[Saved data entries]
%%

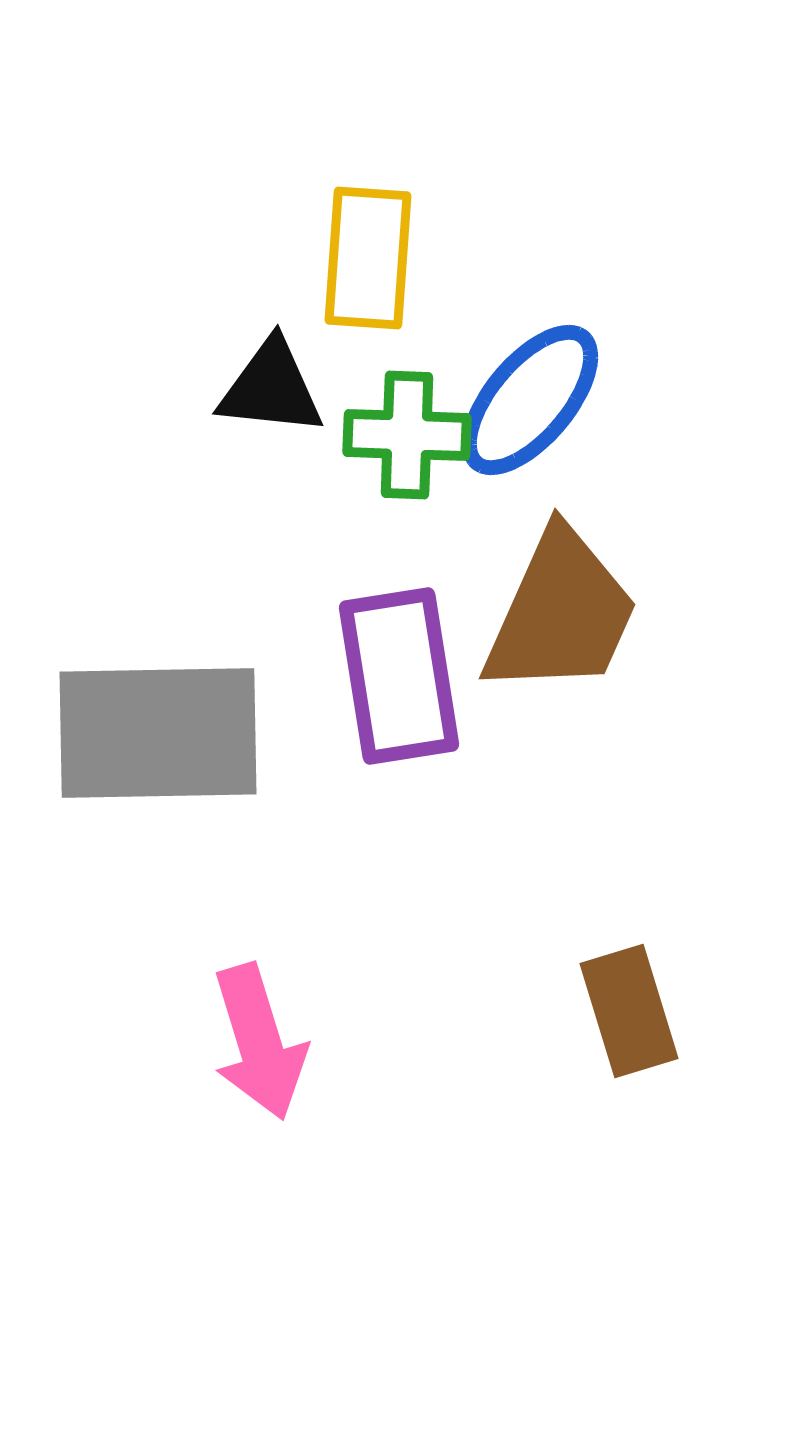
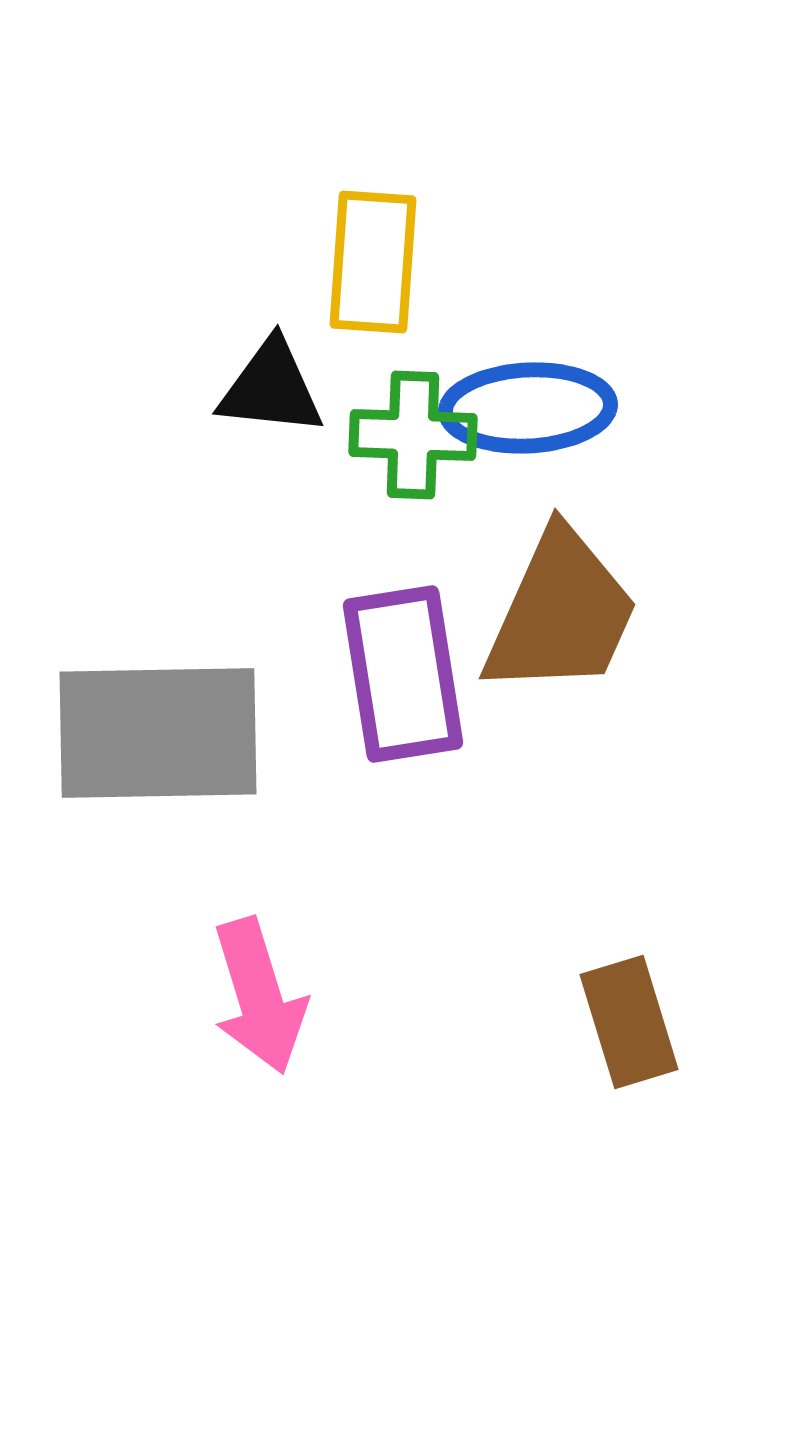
yellow rectangle: moved 5 px right, 4 px down
blue ellipse: moved 2 px left, 8 px down; rotated 47 degrees clockwise
green cross: moved 6 px right
purple rectangle: moved 4 px right, 2 px up
brown rectangle: moved 11 px down
pink arrow: moved 46 px up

%%

What is needed: Hand over the entries again, exactly as written and without the pictures.

Answer area:
yellow rectangle: moved 5 px right, 4 px down
blue ellipse: moved 2 px left, 8 px down; rotated 47 degrees clockwise
green cross: moved 6 px right
purple rectangle: moved 4 px right, 2 px up
brown rectangle: moved 11 px down
pink arrow: moved 46 px up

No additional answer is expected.